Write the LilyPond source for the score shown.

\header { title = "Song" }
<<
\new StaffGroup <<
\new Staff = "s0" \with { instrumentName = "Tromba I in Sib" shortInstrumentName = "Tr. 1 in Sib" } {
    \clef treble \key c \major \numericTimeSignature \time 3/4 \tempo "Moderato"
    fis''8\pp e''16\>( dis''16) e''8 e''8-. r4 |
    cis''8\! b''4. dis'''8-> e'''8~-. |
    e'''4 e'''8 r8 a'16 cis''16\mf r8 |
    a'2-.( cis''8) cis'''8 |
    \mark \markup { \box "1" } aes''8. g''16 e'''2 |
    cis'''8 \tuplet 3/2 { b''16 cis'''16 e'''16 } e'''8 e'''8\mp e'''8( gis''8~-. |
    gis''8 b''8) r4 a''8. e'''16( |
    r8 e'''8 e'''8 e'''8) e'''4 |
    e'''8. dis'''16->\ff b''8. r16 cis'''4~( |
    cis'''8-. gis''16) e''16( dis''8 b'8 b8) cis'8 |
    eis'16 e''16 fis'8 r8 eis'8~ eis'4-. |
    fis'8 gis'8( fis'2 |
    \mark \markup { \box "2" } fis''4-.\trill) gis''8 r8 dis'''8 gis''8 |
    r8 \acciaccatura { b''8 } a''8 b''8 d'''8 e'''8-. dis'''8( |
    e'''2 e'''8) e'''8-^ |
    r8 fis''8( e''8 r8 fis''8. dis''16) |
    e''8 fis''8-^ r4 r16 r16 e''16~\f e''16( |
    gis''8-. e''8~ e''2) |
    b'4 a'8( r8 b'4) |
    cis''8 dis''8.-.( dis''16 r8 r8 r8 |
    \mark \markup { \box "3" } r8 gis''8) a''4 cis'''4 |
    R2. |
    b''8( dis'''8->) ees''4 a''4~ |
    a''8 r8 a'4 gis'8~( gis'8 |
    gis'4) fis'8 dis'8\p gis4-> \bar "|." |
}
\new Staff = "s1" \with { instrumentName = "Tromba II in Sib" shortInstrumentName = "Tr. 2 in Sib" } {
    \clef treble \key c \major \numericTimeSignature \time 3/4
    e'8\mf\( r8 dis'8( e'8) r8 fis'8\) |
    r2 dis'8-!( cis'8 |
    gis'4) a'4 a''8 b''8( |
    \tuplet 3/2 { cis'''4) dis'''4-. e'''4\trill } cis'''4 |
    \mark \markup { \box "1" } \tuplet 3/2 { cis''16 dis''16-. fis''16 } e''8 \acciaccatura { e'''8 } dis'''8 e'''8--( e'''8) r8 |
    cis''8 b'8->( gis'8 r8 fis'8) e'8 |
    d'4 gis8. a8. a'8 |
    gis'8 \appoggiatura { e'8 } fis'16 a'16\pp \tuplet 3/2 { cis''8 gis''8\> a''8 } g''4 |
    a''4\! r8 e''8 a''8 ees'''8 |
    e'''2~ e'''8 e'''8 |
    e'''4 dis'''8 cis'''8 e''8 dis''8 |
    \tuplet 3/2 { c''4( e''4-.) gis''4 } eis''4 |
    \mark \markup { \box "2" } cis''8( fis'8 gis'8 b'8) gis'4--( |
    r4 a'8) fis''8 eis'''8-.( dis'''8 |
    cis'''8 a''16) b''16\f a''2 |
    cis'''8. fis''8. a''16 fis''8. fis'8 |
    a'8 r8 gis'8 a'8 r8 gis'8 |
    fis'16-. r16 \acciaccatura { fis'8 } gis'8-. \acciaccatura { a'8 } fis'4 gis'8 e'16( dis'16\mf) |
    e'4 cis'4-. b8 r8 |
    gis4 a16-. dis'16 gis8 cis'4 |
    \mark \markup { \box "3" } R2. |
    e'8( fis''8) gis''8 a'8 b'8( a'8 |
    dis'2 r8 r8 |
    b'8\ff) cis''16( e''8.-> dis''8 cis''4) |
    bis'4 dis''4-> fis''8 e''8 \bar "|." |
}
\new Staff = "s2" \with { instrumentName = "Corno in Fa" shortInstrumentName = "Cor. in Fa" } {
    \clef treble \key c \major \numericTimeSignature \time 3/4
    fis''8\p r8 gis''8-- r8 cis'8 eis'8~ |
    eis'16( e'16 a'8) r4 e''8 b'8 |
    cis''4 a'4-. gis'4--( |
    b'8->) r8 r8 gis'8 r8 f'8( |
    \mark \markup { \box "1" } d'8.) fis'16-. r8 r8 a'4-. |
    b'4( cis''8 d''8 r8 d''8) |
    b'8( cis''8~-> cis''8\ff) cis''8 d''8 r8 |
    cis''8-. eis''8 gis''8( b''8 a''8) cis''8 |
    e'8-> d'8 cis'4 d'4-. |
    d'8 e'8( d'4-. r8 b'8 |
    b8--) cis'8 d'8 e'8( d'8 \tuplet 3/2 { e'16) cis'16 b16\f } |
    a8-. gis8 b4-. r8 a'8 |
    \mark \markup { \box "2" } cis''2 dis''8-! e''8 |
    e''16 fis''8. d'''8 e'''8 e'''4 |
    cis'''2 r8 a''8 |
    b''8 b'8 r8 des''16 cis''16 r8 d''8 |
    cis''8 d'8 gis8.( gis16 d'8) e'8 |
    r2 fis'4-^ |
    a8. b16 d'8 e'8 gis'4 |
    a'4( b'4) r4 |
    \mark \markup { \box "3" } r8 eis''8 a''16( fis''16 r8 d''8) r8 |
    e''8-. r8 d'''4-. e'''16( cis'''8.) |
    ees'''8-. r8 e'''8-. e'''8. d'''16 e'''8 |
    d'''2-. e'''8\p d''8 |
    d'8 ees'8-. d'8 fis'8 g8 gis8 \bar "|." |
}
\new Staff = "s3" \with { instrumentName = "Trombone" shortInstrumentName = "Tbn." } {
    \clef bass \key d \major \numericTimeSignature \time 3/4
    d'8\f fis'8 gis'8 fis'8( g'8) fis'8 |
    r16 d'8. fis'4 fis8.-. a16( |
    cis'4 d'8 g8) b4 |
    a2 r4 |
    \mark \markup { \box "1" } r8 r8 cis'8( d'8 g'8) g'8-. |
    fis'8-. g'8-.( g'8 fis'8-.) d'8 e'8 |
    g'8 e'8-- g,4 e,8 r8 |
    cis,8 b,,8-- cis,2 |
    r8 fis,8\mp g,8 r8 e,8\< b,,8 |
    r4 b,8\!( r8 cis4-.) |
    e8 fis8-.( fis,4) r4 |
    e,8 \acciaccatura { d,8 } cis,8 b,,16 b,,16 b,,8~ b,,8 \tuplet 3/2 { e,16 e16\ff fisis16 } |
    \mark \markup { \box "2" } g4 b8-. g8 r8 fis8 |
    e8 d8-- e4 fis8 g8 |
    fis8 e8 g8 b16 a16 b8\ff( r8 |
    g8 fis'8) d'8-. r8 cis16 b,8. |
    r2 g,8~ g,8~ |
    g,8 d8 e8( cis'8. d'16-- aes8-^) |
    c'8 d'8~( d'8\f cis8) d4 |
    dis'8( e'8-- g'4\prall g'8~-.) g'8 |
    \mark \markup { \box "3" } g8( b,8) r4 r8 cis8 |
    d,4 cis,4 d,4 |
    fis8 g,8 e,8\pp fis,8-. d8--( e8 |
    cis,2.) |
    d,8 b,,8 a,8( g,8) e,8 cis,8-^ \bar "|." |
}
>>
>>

──────────

» **Your objective**
Which lines in the records above contain the string "tuplet"? Collect each one in full.

» **Written reply**
    cis'''8 \tuplet 3/2 { b''16 cis'''16 e'''16 } e'''8 e'''8\mp e'''8( gis''8~-. |
    \tuplet 3/2 { cis'''4) dis'''4-. e'''4\trill } cis'''4 |
    \mark \markup { \box "1" } \tuplet 3/2 { cis''16 dis''16-. fis''16 } e''8 \acciaccatura { e'''8 } dis'''8 e'''8--( e'''8) r8 |
    gis'8 \appoggiatura { e'8 } fis'16 a'16\pp \tuplet 3/2 { cis''8 gis''8\> a''8 } g''4 |
    \tuplet 3/2 { c''4( e''4-.) gis''4 } eis''4 |
    b8--) cis'8 d'8 e'8( d'8 \tuplet 3/2 { e'16) cis'16 b16\f } |
    e,8 \acciaccatura { d,8 } cis,8 b,,16 b,,16 b,,8~ b,,8 \tuplet 3/2 { e,16 e16\ff fisis16 } |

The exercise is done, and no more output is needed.